• Provided records:
= Beginning of Section =

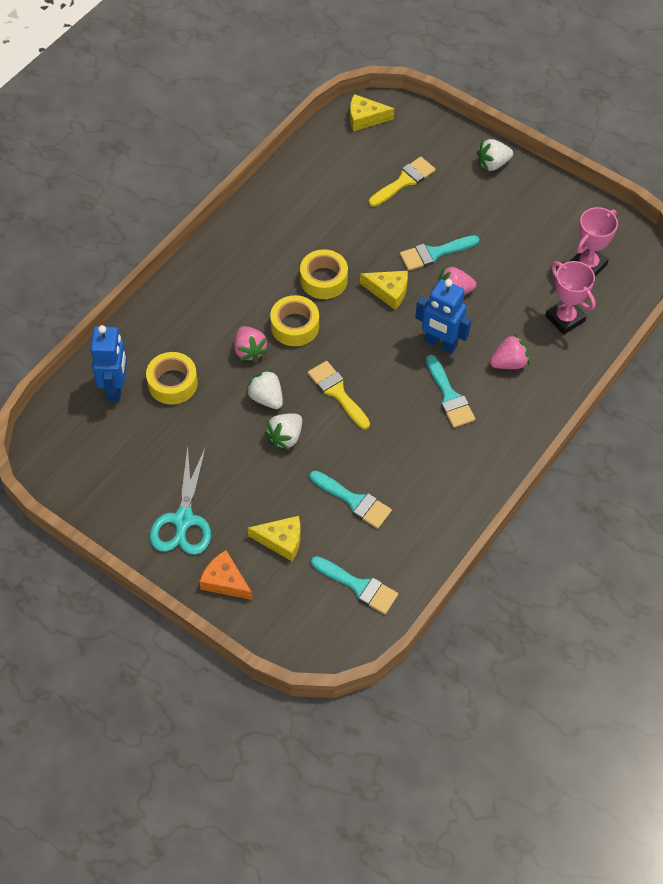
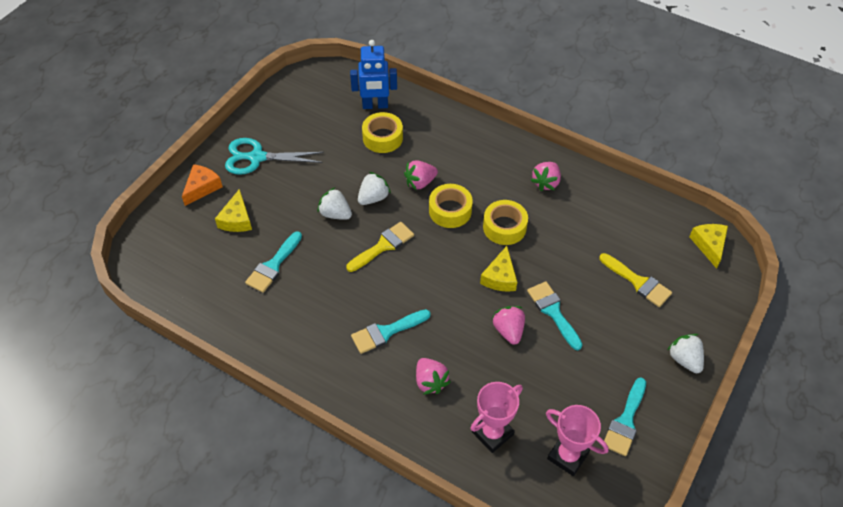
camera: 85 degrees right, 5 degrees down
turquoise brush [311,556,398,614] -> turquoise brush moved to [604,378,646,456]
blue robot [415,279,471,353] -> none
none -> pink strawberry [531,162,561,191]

= End of Section =
= Beginning of Section =

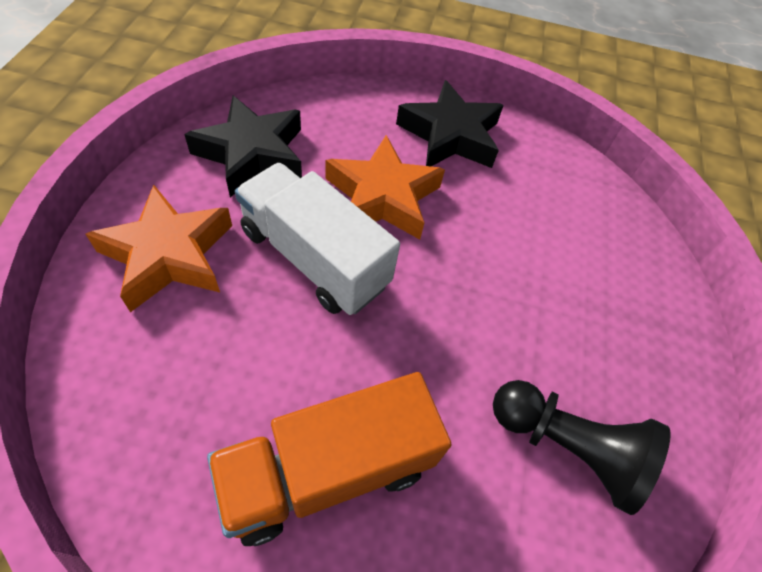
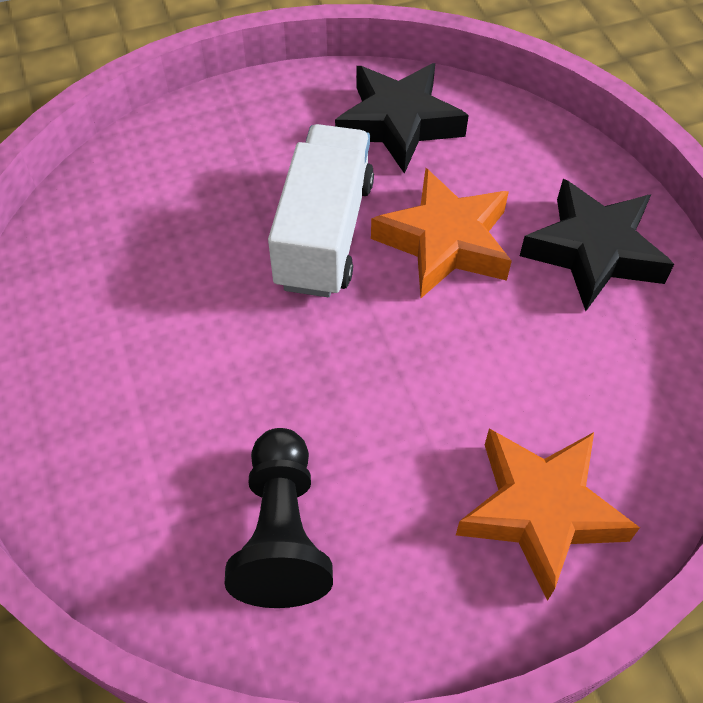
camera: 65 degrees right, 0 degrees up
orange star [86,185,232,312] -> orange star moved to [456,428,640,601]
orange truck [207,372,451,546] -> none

= End of Section =

• Work instruction: Return, unchanged, the run of lines above that opens with the line containing "turquoise brush [311,556,398,614]" and closes with the line containing "none -> pink strawberry [531,162,561,191]". Include both.

• Response to this task:
turquoise brush [311,556,398,614] -> turquoise brush moved to [604,378,646,456]
blue robot [415,279,471,353] -> none
none -> pink strawberry [531,162,561,191]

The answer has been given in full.